WORK REQUEST
Only lines with the word "shifted" are wanted; copy each of them from the listing below.

DATA SUPPLIED
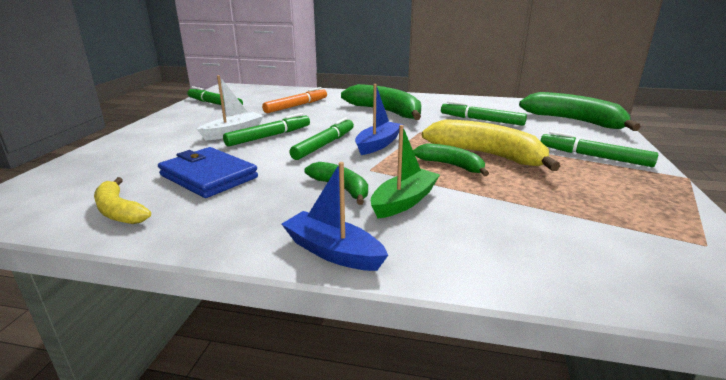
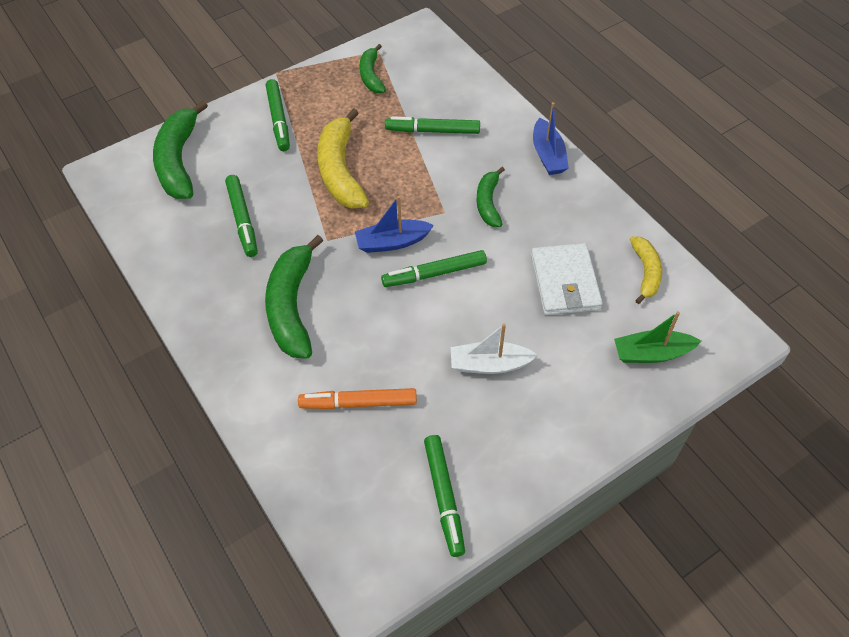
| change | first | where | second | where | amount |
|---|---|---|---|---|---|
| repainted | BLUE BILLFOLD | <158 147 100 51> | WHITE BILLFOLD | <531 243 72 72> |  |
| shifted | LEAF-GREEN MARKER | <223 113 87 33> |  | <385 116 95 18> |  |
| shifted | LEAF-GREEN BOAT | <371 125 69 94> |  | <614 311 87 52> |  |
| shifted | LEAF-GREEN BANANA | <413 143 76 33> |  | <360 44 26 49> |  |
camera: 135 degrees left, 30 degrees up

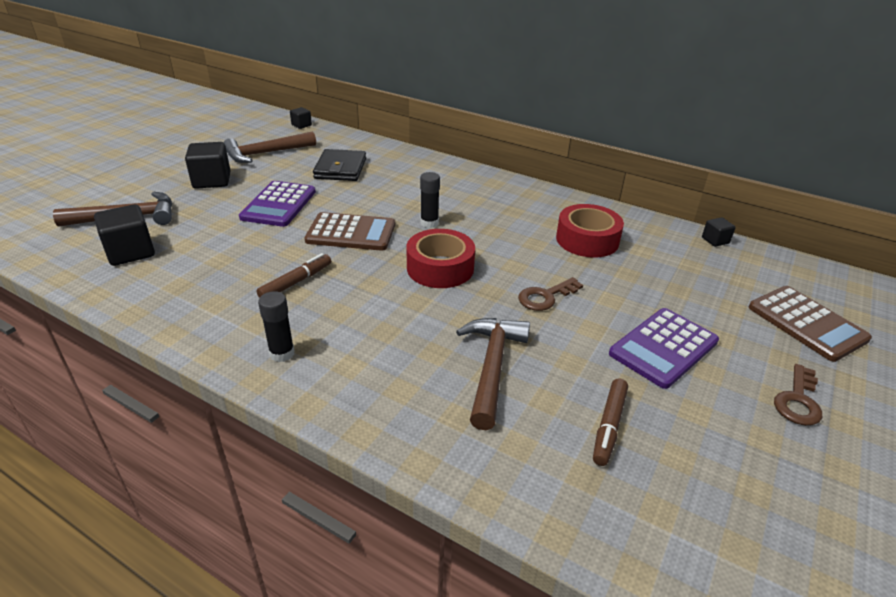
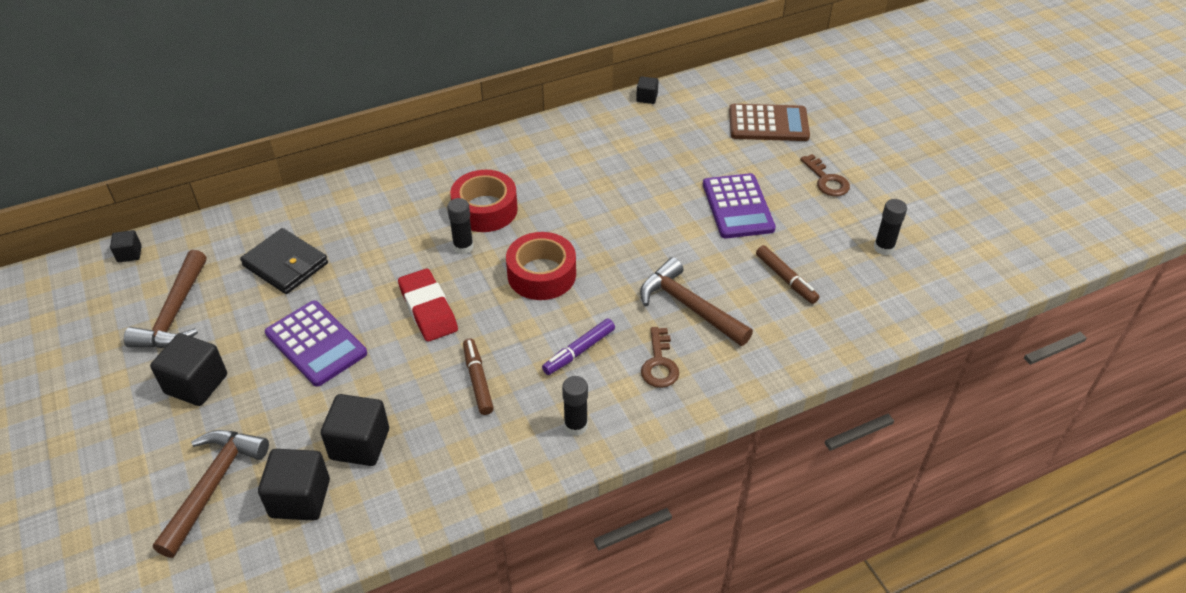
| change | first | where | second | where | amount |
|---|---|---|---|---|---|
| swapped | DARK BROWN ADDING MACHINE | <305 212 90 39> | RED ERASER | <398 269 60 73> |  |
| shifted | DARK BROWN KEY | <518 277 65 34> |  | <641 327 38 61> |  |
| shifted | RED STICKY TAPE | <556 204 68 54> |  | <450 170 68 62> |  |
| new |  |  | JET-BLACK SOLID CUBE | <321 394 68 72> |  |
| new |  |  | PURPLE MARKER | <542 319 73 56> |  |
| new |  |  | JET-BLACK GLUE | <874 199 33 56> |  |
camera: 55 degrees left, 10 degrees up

SOLUTION TO THE PROBLEM
| shifted | LEAF-GREEN MARKER | <223 113 87 33> |  | <385 116 95 18> |  |
| shifted | LEAF-GREEN BOAT | <371 125 69 94> |  | <614 311 87 52> |  |
| shifted | LEAF-GREEN BANANA | <413 143 76 33> |  | <360 44 26 49> |  |
| shifted | DARK BROWN KEY | <518 277 65 34> |  | <641 327 38 61> |  |
| shifted | RED STICKY TAPE | <556 204 68 54> |  | <450 170 68 62> |  |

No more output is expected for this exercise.